Work item: Set out exactly, line by line, the stretch of data below that begins at the line containing "camera: 20 degrees right, 15 degrees up" and ends at the line containing "(324, 339) = (263, 305): none", with both ends kept.

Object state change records
◆ ◆ ◆

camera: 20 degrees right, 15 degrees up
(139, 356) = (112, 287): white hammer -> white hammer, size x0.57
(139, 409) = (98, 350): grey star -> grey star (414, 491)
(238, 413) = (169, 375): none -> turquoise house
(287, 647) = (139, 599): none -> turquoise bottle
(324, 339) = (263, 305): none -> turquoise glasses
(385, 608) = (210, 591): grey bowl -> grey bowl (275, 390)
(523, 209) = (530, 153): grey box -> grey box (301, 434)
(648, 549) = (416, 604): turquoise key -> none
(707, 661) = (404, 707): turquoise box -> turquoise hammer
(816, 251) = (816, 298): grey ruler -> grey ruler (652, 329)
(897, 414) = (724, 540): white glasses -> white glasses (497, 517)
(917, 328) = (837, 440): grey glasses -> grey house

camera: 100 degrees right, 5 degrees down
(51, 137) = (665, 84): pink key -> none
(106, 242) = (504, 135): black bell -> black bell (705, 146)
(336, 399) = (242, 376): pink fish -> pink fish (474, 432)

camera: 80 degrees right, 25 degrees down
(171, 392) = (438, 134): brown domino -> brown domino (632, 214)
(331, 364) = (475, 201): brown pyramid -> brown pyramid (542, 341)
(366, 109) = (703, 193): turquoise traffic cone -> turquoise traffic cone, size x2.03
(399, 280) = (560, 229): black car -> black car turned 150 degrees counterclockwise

◆ ◆ ◆

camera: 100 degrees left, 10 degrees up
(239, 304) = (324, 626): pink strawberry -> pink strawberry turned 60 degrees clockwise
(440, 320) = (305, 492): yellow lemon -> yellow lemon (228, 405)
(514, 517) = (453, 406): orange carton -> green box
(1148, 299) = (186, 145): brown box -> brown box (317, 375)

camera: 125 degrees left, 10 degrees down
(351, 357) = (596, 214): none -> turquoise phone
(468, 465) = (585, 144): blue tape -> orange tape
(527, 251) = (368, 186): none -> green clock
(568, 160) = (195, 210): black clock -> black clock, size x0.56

◆ ◆ ◆

Answer to this problem:
camera: 20 degrees right, 15 degrees up
(139, 356) = (112, 287): white hammer -> white hammer, size x0.57
(139, 409) = (98, 350): grey star -> grey star (414, 491)
(238, 413) = (169, 375): none -> turquoise house
(287, 647) = (139, 599): none -> turquoise bottle
(324, 339) = (263, 305): none -> turquoise glasses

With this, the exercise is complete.